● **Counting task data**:
--------

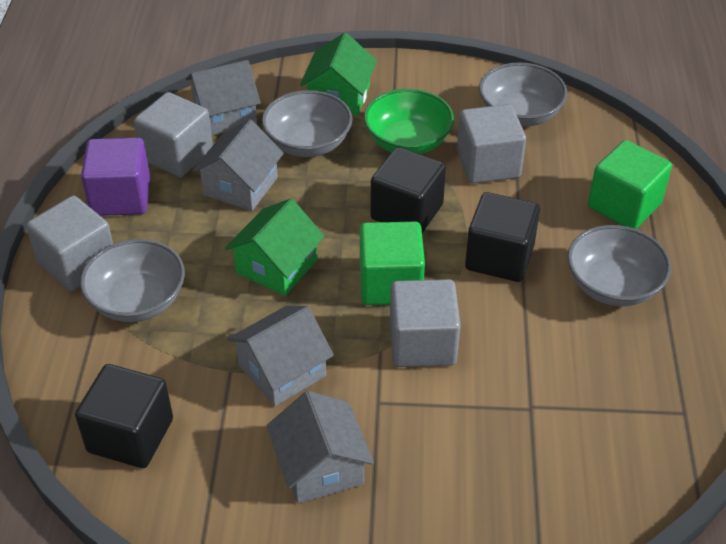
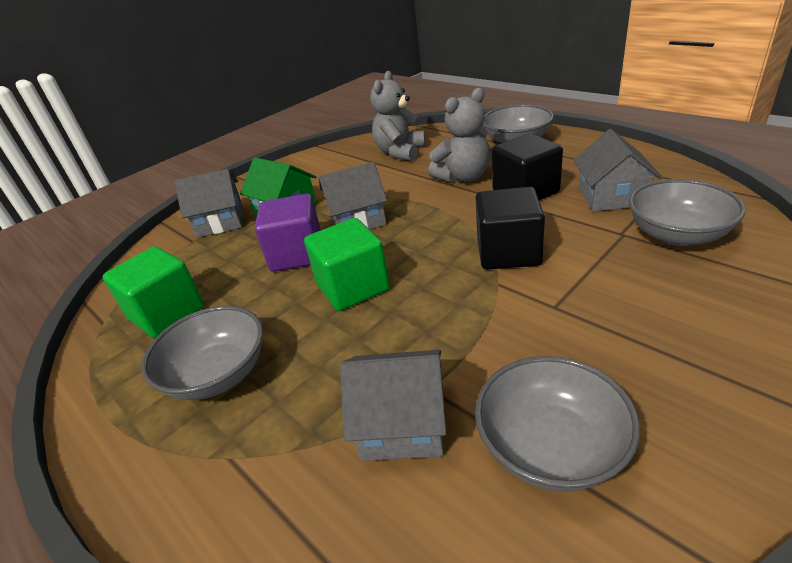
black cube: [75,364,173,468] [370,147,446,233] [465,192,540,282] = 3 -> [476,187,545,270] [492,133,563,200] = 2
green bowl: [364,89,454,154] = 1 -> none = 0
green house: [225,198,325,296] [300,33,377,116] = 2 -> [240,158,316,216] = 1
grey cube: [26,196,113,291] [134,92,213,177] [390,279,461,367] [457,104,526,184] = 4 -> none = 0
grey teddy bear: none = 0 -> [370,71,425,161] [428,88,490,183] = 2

--------

● **Exercise goal**: What is the number of lines above that contain "none"? Reply with that number only.

● **Response area**: 3